PROBLEM TO SOLVE: Exactly those lines that run from the one containing "(565, 178) = (544, 142): none -> red cap" through the last line of the entries below should be printed, and no others.

Object matching data:

= Beginning of Section =

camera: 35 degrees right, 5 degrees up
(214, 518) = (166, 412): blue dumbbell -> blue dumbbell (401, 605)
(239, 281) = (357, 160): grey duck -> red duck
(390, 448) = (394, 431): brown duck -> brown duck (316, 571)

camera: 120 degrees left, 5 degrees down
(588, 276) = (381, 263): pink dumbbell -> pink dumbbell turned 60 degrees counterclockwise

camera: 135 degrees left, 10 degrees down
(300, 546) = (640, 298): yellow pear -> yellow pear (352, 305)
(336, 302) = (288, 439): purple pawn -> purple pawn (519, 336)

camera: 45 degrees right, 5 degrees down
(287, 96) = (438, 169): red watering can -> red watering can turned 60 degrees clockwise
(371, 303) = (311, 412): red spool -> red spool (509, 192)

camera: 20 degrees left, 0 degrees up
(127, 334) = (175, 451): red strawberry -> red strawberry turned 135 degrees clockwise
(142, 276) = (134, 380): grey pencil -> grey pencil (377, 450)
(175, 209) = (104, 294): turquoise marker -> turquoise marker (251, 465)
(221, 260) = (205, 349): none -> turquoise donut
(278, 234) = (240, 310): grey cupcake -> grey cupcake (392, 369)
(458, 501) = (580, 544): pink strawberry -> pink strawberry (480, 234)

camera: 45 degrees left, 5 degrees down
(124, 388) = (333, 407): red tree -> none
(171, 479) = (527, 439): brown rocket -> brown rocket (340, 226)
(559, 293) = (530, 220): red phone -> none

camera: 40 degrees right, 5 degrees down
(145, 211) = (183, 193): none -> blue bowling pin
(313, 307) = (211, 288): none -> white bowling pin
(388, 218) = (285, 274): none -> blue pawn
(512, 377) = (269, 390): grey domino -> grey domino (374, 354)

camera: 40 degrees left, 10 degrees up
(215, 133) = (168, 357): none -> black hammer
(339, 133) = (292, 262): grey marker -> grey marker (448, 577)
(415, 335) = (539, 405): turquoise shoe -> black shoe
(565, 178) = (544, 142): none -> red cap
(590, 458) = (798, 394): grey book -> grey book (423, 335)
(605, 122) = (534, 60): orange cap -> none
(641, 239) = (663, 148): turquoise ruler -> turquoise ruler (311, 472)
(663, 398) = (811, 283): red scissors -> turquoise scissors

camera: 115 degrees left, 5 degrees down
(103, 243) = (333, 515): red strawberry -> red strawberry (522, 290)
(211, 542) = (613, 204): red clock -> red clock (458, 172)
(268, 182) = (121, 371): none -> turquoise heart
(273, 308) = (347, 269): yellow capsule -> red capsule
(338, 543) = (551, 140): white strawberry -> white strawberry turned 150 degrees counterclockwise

= End of Section =

OUTPUT:
(565, 178) = (544, 142): none -> red cap
(590, 458) = (798, 394): grey book -> grey book (423, 335)
(605, 122) = (534, 60): orange cap -> none
(641, 239) = (663, 148): turquoise ruler -> turquoise ruler (311, 472)
(663, 398) = (811, 283): red scissors -> turquoise scissors

camera: 115 degrees left, 5 degrees down
(103, 243) = (333, 515): red strawberry -> red strawberry (522, 290)
(211, 542) = (613, 204): red clock -> red clock (458, 172)
(268, 182) = (121, 371): none -> turquoise heart
(273, 308) = (347, 269): yellow capsule -> red capsule
(338, 543) = (551, 140): white strawberry -> white strawberry turned 150 degrees counterclockwise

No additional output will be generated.